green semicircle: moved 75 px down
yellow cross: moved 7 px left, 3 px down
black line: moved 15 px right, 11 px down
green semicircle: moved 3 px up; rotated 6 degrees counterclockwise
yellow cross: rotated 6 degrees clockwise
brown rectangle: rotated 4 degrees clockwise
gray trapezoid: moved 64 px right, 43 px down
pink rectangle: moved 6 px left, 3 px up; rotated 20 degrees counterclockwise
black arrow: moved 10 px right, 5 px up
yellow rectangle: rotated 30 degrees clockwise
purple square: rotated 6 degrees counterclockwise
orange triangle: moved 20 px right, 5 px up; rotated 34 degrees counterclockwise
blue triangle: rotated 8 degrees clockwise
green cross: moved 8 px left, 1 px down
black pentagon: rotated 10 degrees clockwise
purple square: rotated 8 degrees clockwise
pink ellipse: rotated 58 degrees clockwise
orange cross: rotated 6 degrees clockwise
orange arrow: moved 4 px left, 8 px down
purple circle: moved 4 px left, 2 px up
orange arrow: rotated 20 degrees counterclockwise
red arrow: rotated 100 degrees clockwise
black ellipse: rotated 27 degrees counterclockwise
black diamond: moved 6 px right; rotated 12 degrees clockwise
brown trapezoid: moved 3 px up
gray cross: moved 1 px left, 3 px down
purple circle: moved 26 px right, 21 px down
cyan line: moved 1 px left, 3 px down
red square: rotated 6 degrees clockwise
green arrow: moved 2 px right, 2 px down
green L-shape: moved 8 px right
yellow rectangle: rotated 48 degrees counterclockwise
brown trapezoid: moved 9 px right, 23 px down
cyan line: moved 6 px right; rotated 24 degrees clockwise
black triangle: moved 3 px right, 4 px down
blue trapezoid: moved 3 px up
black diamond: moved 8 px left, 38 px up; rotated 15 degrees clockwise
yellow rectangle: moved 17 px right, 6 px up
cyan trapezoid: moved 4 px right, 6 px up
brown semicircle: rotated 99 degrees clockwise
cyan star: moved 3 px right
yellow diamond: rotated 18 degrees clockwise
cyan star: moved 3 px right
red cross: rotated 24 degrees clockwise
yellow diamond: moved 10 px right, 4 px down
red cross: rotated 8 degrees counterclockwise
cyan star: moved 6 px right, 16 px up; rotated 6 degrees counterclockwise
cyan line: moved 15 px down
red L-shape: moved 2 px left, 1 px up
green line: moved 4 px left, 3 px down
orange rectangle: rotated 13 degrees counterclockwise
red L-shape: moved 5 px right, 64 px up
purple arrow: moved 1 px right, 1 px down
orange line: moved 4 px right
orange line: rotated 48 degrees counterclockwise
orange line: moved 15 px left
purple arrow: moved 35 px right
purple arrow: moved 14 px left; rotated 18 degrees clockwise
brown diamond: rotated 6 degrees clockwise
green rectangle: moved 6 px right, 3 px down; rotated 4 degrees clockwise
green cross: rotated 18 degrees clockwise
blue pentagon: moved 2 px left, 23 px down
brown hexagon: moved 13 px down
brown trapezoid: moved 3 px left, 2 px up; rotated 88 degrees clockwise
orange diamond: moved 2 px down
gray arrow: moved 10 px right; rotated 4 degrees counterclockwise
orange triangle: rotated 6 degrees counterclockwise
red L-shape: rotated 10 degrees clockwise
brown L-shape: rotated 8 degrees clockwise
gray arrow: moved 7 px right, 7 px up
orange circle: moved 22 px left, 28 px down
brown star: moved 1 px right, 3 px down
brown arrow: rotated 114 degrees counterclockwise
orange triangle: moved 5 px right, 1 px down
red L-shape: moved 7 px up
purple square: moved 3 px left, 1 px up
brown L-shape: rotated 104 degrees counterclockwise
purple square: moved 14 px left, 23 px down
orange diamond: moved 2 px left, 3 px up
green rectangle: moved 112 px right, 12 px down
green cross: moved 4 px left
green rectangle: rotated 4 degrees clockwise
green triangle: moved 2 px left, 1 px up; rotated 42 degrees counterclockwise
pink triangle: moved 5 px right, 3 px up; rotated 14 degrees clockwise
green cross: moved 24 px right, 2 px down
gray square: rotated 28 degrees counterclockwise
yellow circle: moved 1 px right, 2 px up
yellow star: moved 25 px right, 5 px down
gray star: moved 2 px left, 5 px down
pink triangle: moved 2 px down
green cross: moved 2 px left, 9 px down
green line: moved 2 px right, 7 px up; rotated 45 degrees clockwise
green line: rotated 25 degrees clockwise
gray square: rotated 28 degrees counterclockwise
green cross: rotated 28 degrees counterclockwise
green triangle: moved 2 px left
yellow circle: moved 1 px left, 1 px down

++++

Task to carry out:
Reproduce every one of the lines above word for word, keeping their original order.

Correct response:
green semicircle: moved 75 px down
yellow cross: moved 7 px left, 3 px down
black line: moved 15 px right, 11 px down
green semicircle: moved 3 px up; rotated 6 degrees counterclockwise
yellow cross: rotated 6 degrees clockwise
brown rectangle: rotated 4 degrees clockwise
gray trapezoid: moved 64 px right, 43 px down
pink rectangle: moved 6 px left, 3 px up; rotated 20 degrees counterclockwise
black arrow: moved 10 px right, 5 px up
yellow rectangle: rotated 30 degrees clockwise
purple square: rotated 6 degrees counterclockwise
orange triangle: moved 20 px right, 5 px up; rotated 34 degrees counterclockwise
blue triangle: rotated 8 degrees clockwise
green cross: moved 8 px left, 1 px down
black pentagon: rotated 10 degrees clockwise
purple square: rotated 8 degrees clockwise
pink ellipse: rotated 58 degrees clockwise
orange cross: rotated 6 degrees clockwise
orange arrow: moved 4 px left, 8 px down
purple circle: moved 4 px left, 2 px up
orange arrow: rotated 20 degrees counterclockwise
red arrow: rotated 100 degrees clockwise
black ellipse: rotated 27 degrees counterclockwise
black diamond: moved 6 px right; rotated 12 degrees clockwise
brown trapezoid: moved 3 px up
gray cross: moved 1 px left, 3 px down
purple circle: moved 26 px right, 21 px down
cyan line: moved 1 px left, 3 px down
red square: rotated 6 degrees clockwise
green arrow: moved 2 px right, 2 px down
green L-shape: moved 8 px right
yellow rectangle: rotated 48 degrees counterclockwise
brown trapezoid: moved 9 px right, 23 px down
cyan line: moved 6 px right; rotated 24 degrees clockwise
black triangle: moved 3 px right, 4 px down
blue trapezoid: moved 3 px up
black diamond: moved 8 px left, 38 px up; rotated 15 degrees clockwise
yellow rectangle: moved 17 px right, 6 px up
cyan trapezoid: moved 4 px right, 6 px up
brown semicircle: rotated 99 degrees clockwise
cyan star: moved 3 px right
yellow diamond: rotated 18 degrees clockwise
cyan star: moved 3 px right
red cross: rotated 24 degrees clockwise
yellow diamond: moved 10 px right, 4 px down
red cross: rotated 8 degrees counterclockwise
cyan star: moved 6 px right, 16 px up; rotated 6 degrees counterclockwise
cyan line: moved 15 px down
red L-shape: moved 2 px left, 1 px up
green line: moved 4 px left, 3 px down
orange rectangle: rotated 13 degrees counterclockwise
red L-shape: moved 5 px right, 64 px up
purple arrow: moved 1 px right, 1 px down
orange line: moved 4 px right
orange line: rotated 48 degrees counterclockwise
orange line: moved 15 px left
purple arrow: moved 35 px right
purple arrow: moved 14 px left; rotated 18 degrees clockwise
brown diamond: rotated 6 degrees clockwise
green rectangle: moved 6 px right, 3 px down; rotated 4 degrees clockwise
green cross: rotated 18 degrees clockwise
blue pentagon: moved 2 px left, 23 px down
brown hexagon: moved 13 px down
brown trapezoid: moved 3 px left, 2 px up; rotated 88 degrees clockwise
orange diamond: moved 2 px down
gray arrow: moved 10 px right; rotated 4 degrees counterclockwise
orange triangle: rotated 6 degrees counterclockwise
red L-shape: rotated 10 degrees clockwise
brown L-shape: rotated 8 degrees clockwise
gray arrow: moved 7 px right, 7 px up
orange circle: moved 22 px left, 28 px down
brown star: moved 1 px right, 3 px down
brown arrow: rotated 114 degrees counterclockwise
orange triangle: moved 5 px right, 1 px down
red L-shape: moved 7 px up
purple square: moved 3 px left, 1 px up
brown L-shape: rotated 104 degrees counterclockwise
purple square: moved 14 px left, 23 px down
orange diamond: moved 2 px left, 3 px up
green rectangle: moved 112 px right, 12 px down
green cross: moved 4 px left
green rectangle: rotated 4 degrees clockwise
green triangle: moved 2 px left, 1 px up; rotated 42 degrees counterclockwise
pink triangle: moved 5 px right, 3 px up; rotated 14 degrees clockwise
green cross: moved 24 px right, 2 px down
gray square: rotated 28 degrees counterclockwise
yellow circle: moved 1 px right, 2 px up
yellow star: moved 25 px right, 5 px down
gray star: moved 2 px left, 5 px down
pink triangle: moved 2 px down
green cross: moved 2 px left, 9 px down
green line: moved 2 px right, 7 px up; rotated 45 degrees clockwise
green line: rotated 25 degrees clockwise
gray square: rotated 28 degrees counterclockwise
green cross: rotated 28 degrees counterclockwise
green triangle: moved 2 px left
yellow circle: moved 1 px left, 1 px down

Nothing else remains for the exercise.